What the exercise asks | Filter the listing so that only lines with the word "package" remain.
________________________
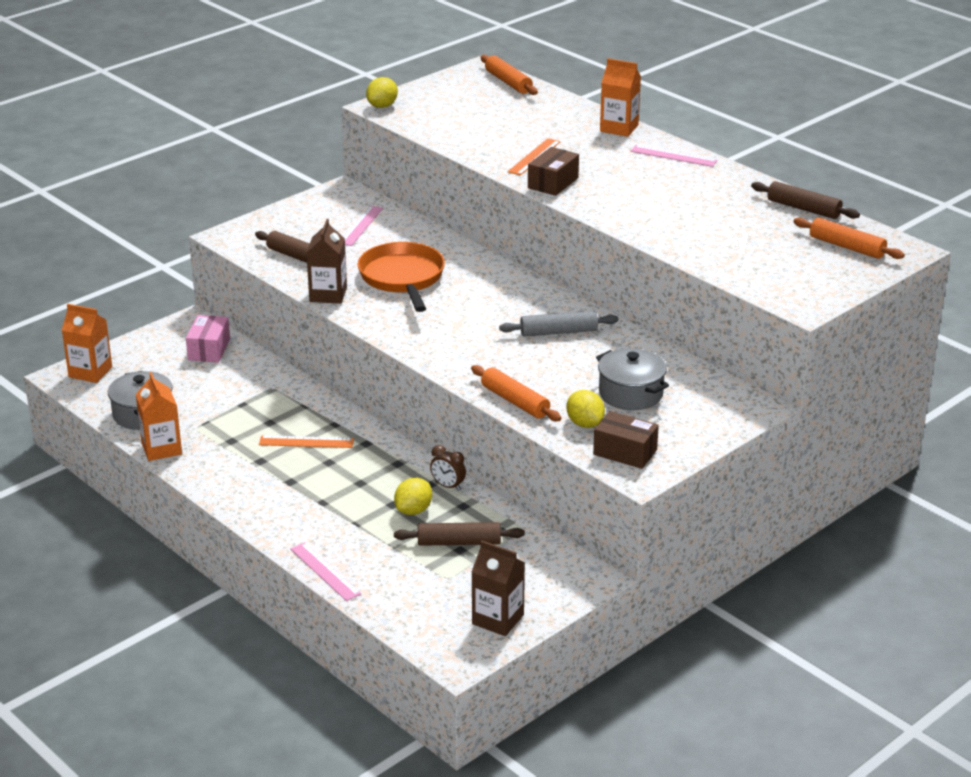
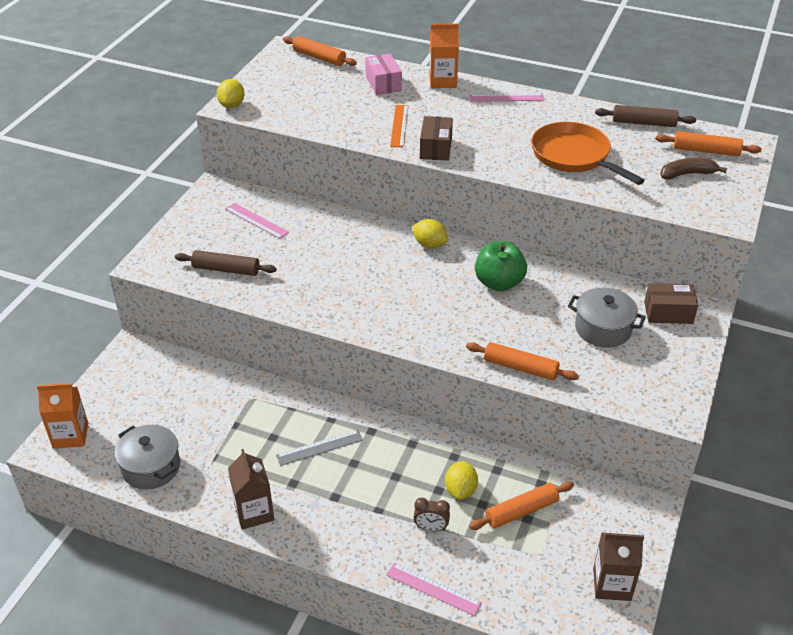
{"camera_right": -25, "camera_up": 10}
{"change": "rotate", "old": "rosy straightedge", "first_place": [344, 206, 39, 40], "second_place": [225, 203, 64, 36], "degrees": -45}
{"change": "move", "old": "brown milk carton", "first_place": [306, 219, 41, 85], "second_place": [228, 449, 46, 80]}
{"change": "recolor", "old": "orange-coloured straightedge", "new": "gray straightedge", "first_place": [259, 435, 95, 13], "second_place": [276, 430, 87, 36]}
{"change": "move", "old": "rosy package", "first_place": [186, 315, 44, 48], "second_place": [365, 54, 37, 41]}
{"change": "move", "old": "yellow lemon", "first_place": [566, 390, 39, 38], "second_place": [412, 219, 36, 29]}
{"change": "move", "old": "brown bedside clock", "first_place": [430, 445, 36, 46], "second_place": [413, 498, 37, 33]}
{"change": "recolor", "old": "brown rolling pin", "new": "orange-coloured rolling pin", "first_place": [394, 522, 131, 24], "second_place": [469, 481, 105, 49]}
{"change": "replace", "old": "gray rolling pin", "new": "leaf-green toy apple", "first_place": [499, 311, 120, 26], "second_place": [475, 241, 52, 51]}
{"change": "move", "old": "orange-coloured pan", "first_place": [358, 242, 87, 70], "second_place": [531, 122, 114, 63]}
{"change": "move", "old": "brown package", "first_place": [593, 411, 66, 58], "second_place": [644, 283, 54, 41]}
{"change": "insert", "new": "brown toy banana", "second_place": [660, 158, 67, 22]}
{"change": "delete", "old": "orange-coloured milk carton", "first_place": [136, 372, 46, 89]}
________________________
Response below |
{"change": "move", "old": "rosy package", "first_place": [186, 315, 44, 48], "second_place": [365, 54, 37, 41]}
{"change": "move", "old": "brown package", "first_place": [593, 411, 66, 58], "second_place": [644, 283, 54, 41]}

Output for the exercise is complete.